## Exercise instructions
For this exercise, the lines from the one with "GPS pin TX: TX -> D3" through the final line of the data below are to be transcribed exactly, and pictures are to be skipped.

Stored items:
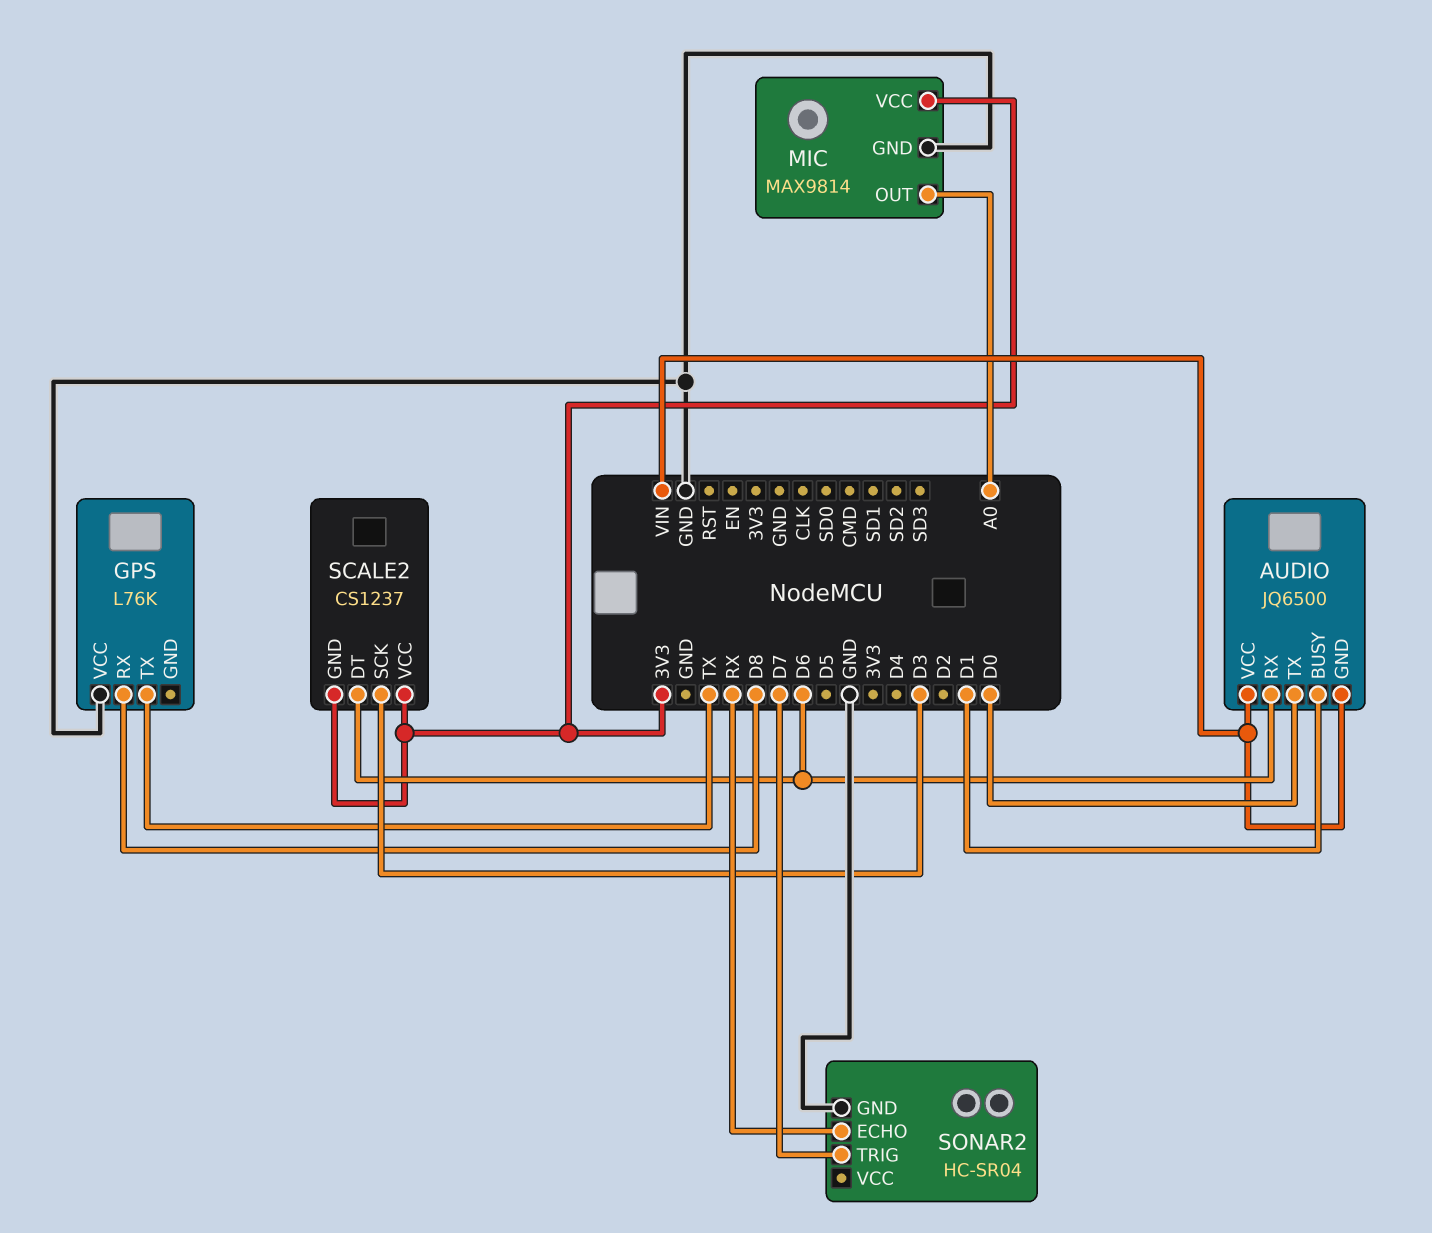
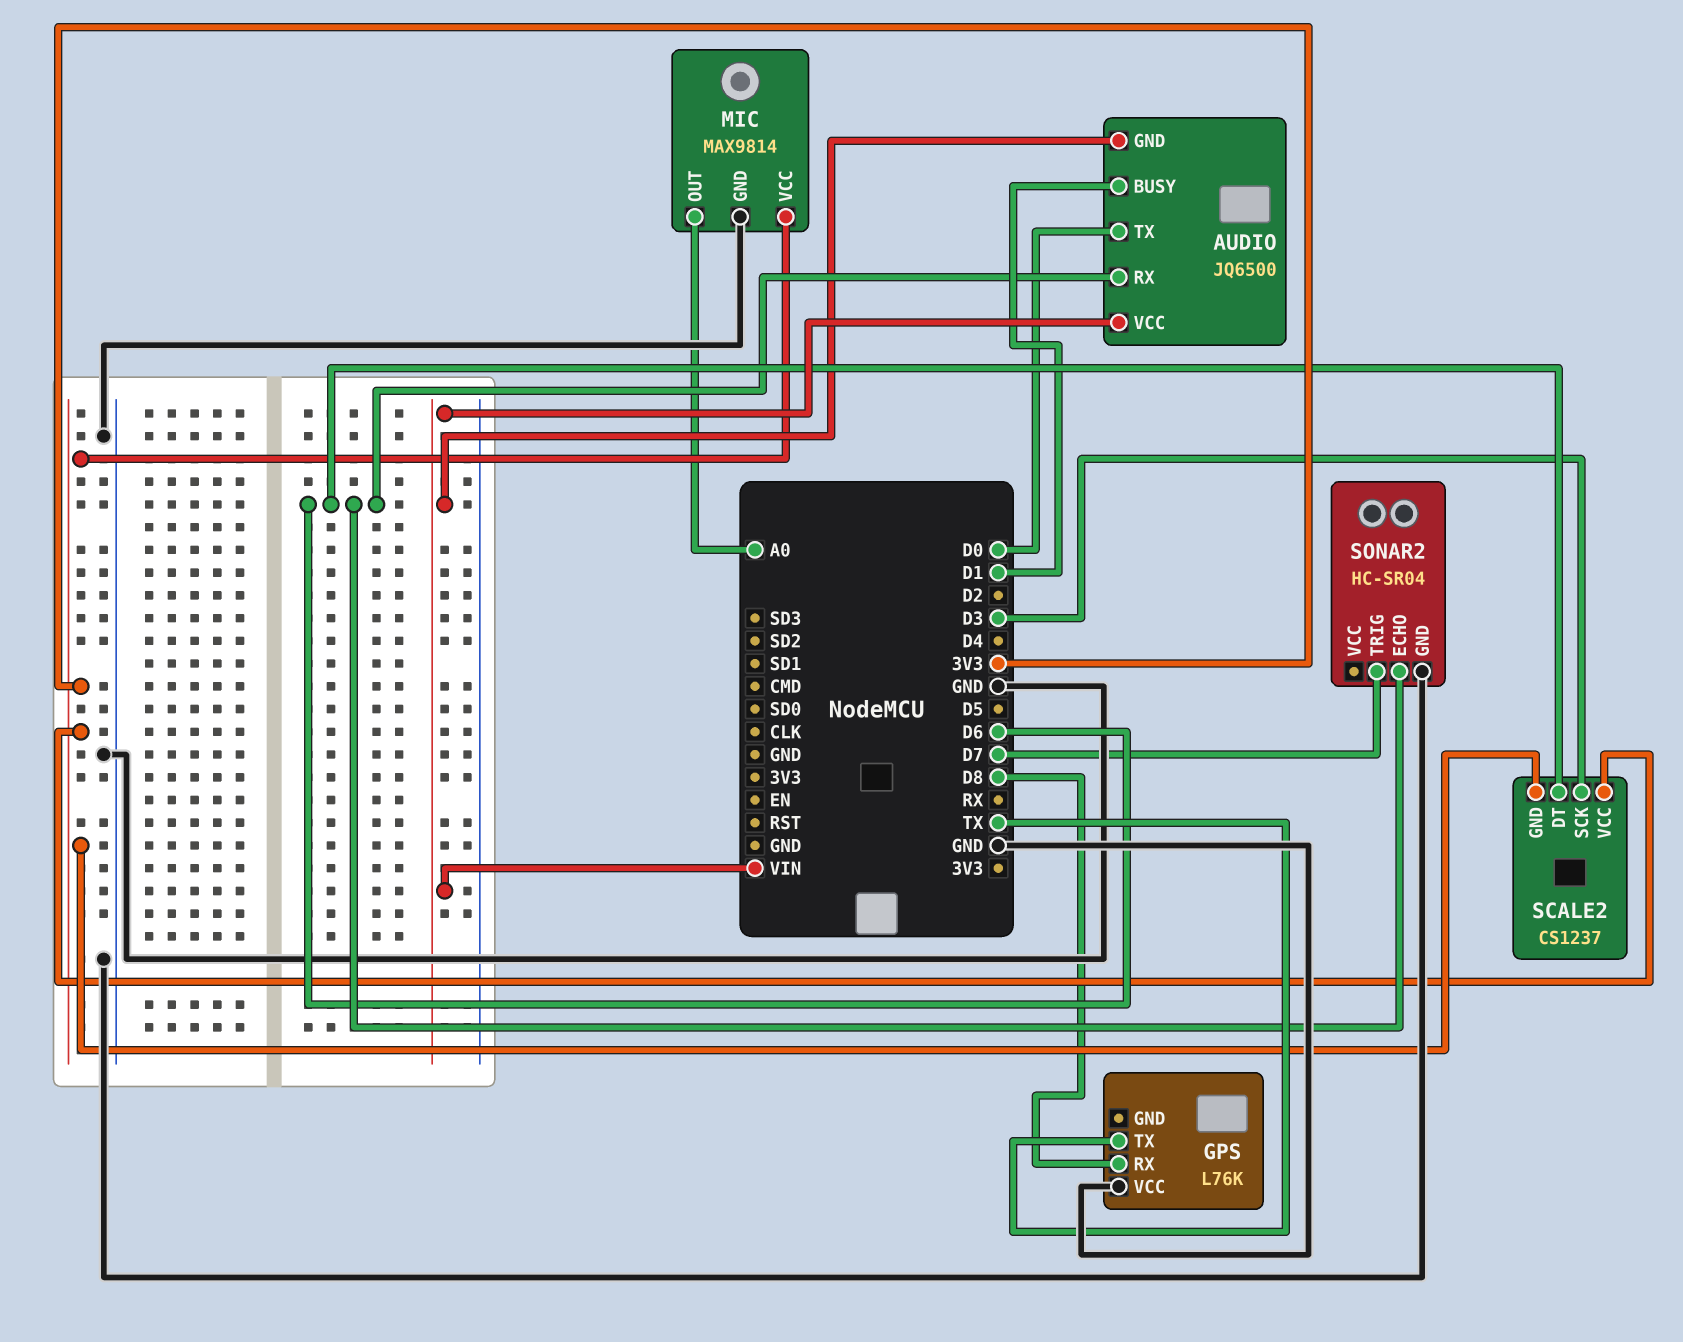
SONAR2 pin ECHO: RX -> D6

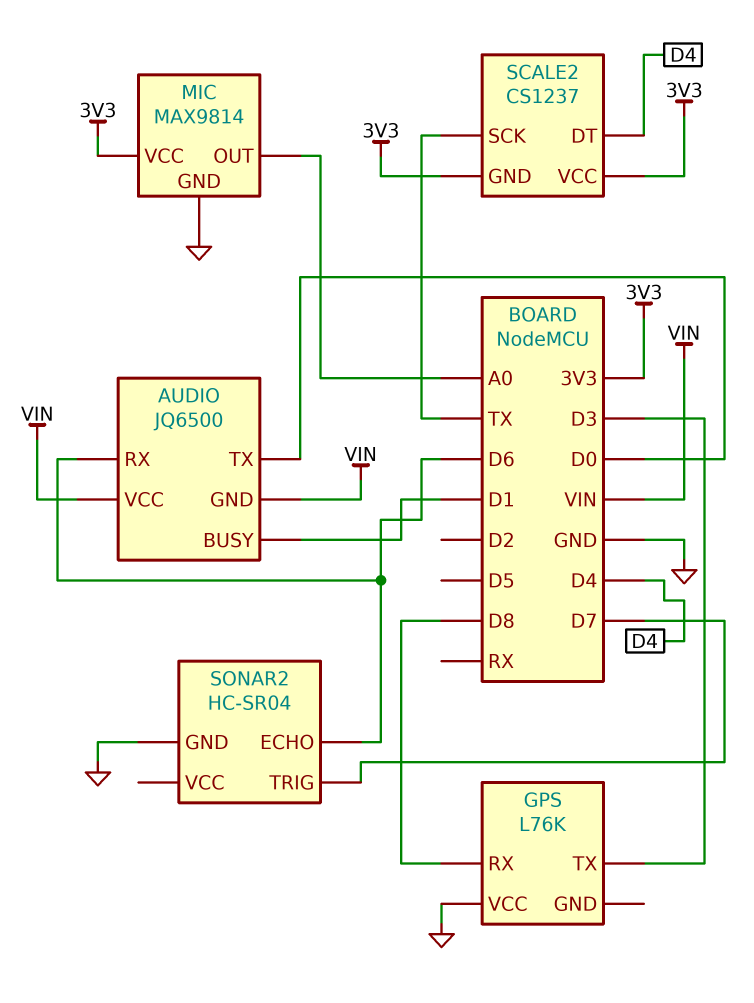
GPS pin TX: TX -> D3
SCALE2 pin DT: D6 -> D4
SCALE2 pin SCK: D3 -> TX

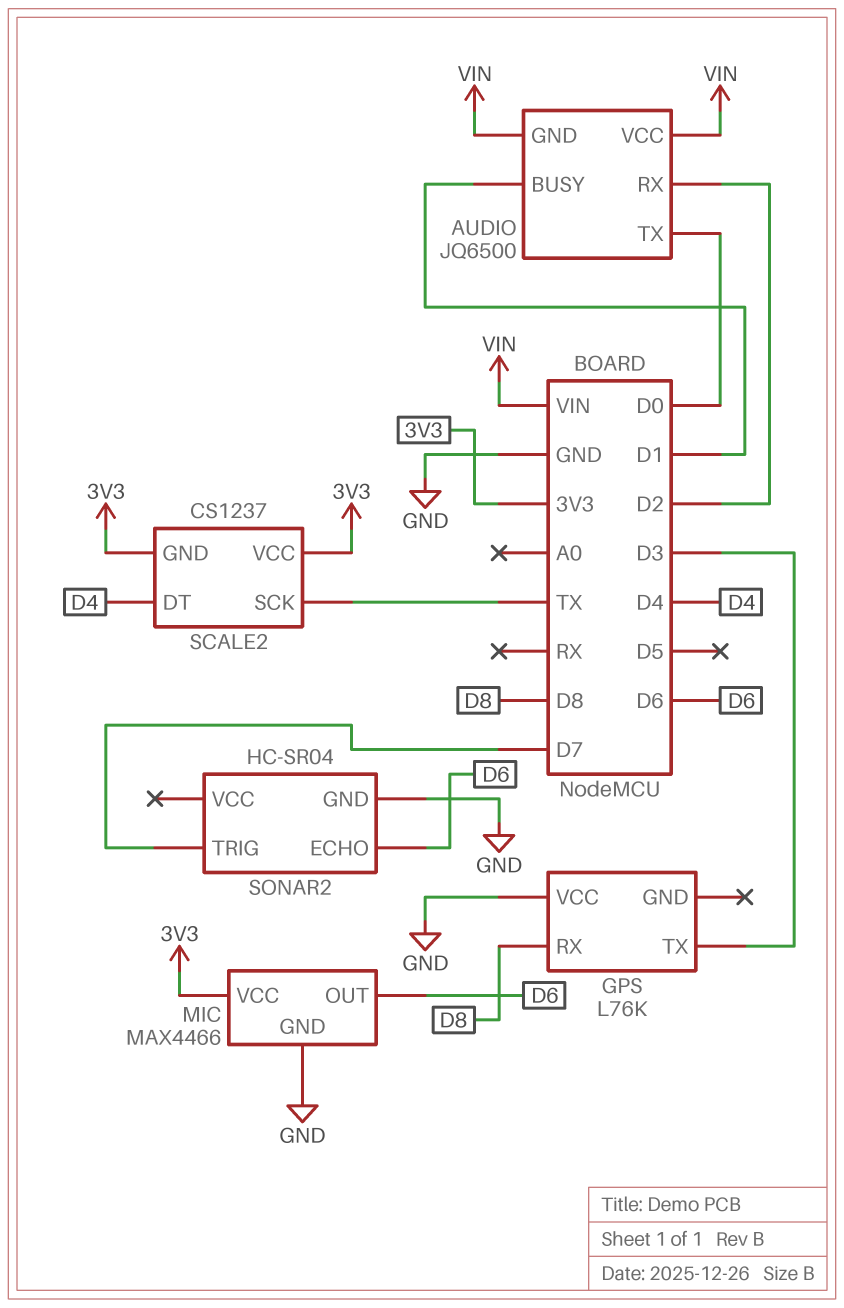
AUDIO pin RX: D6 -> D2
MIC: MAX9814 -> MAX4466
MIC pin OUT: A0 -> D6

## Task output
GPS pin TX: TX -> D3
SCALE2 pin DT: D6 -> D4
SCALE2 pin SCK: D3 -> TX

AUDIO pin RX: D6 -> D2
MIC: MAX9814 -> MAX4466
MIC pin OUT: A0 -> D6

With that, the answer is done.